::: Data supplied :::

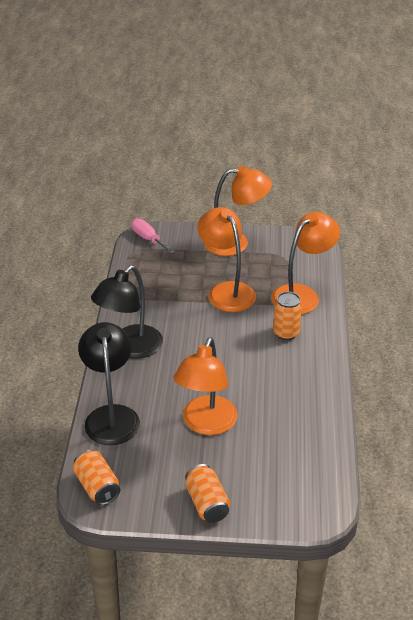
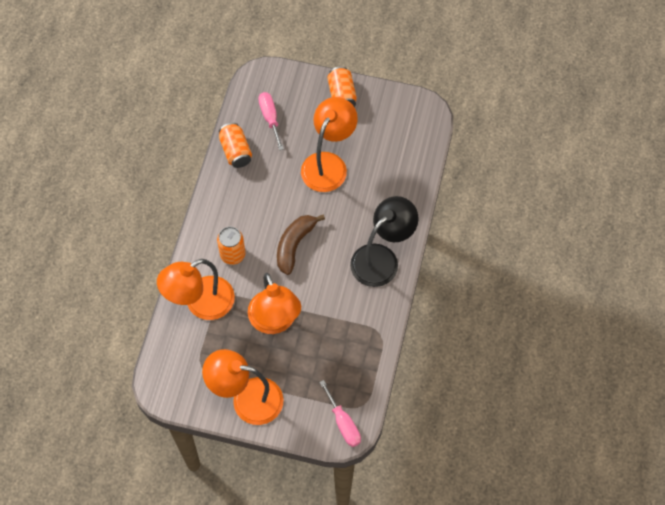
camera: 170 degrees left, 25 degrees up
(97, 487) = (422, 120): orange can -> orange can (236, 151)
(111, 416) = (405, 184): black lamp -> none
(224, 348) = (294, 245): none -> brown banana
(291, 463) = (270, 118): none -> pink screwdriver

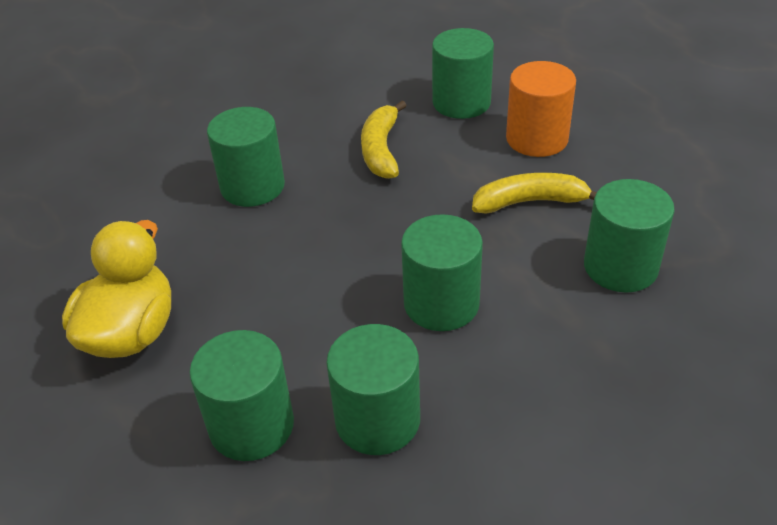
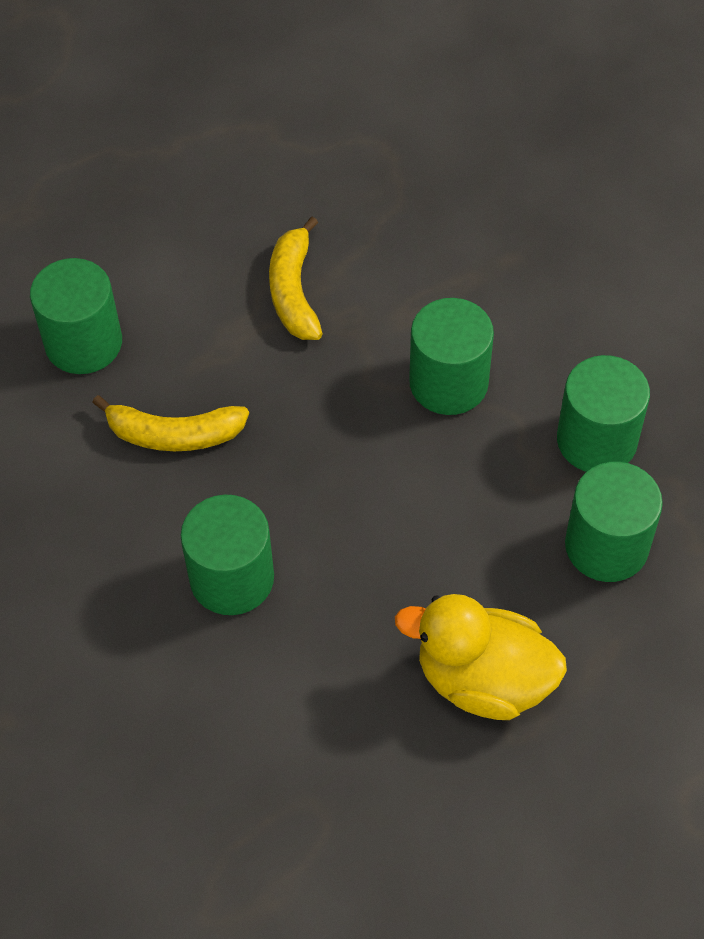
camera: 90 degrees left, 15 degrees up
(537, 139) = (176, 272): orange cylinder -> none
(620, 267) = (403, 228): green cylinder -> none

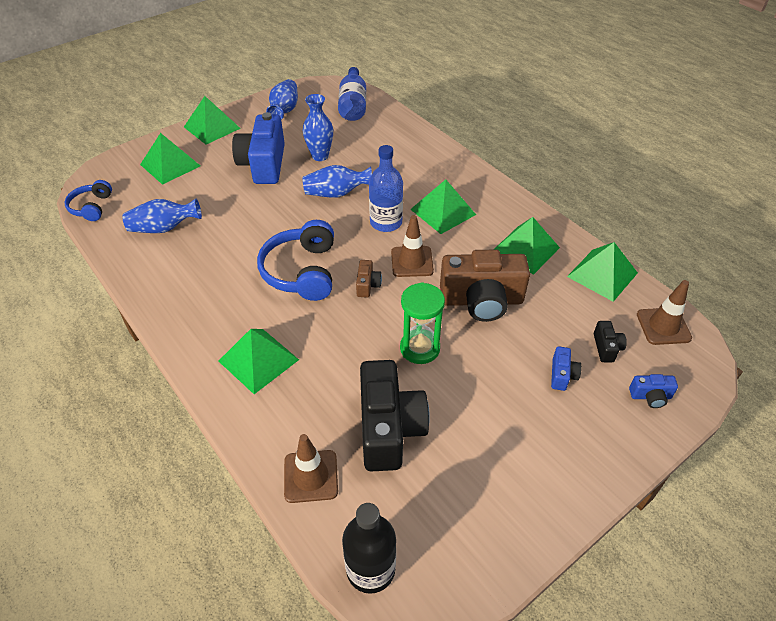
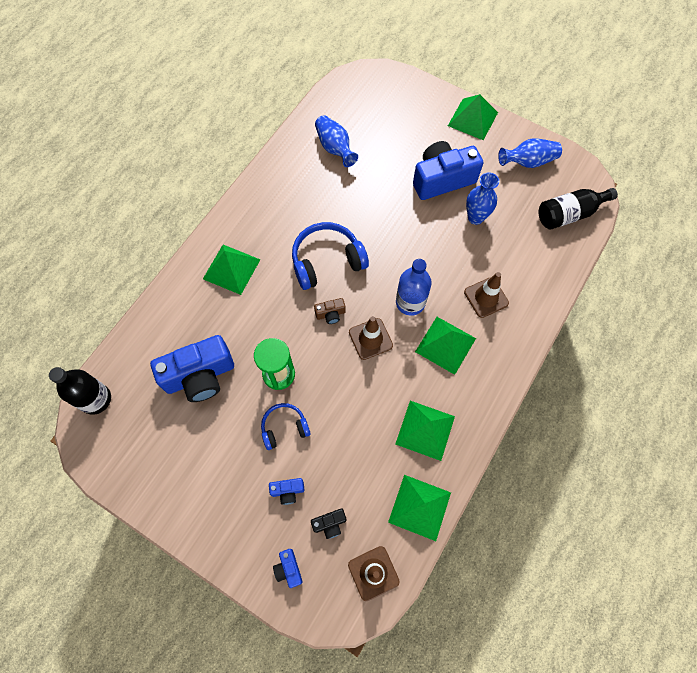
camera: 70 degrees right, 20 degrees up
(91, 207) = (337, 91): blue headphones -> blue headphones (284, 428)
(170, 165) = (409, 115): green pyramid -> none
(311, 476) = (149, 340): brown traffic cone -> brown traffic cone (486, 297)
(336, 193) = (430, 250): blue vase -> none
(353, 105) = (569, 214): blue bottle -> black bottle
(389, 428) = (200, 376): black camera -> blue camera
(481, 300) = (346, 408): brown camera -> none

:::

Exercise directions:
A word-for-word copy of all the data, without pictures, is the expected output.

Exercise answer:
camera: 170 degrees left, 25 degrees up
(97, 487) = (422, 120): orange can -> orange can (236, 151)
(111, 416) = (405, 184): black lamp -> none
(224, 348) = (294, 245): none -> brown banana
(291, 463) = (270, 118): none -> pink screwdriver

camera: 90 degrees left, 15 degrees up
(537, 139) = (176, 272): orange cylinder -> none
(620, 267) = (403, 228): green cylinder -> none

camera: 70 degrees right, 20 degrees up
(91, 207) = (337, 91): blue headphones -> blue headphones (284, 428)
(170, 165) = (409, 115): green pyramid -> none
(311, 476) = (149, 340): brown traffic cone -> brown traffic cone (486, 297)
(336, 193) = (430, 250): blue vase -> none
(353, 105) = (569, 214): blue bottle -> black bottle
(389, 428) = (200, 376): black camera -> blue camera
(481, 300) = (346, 408): brown camera -> none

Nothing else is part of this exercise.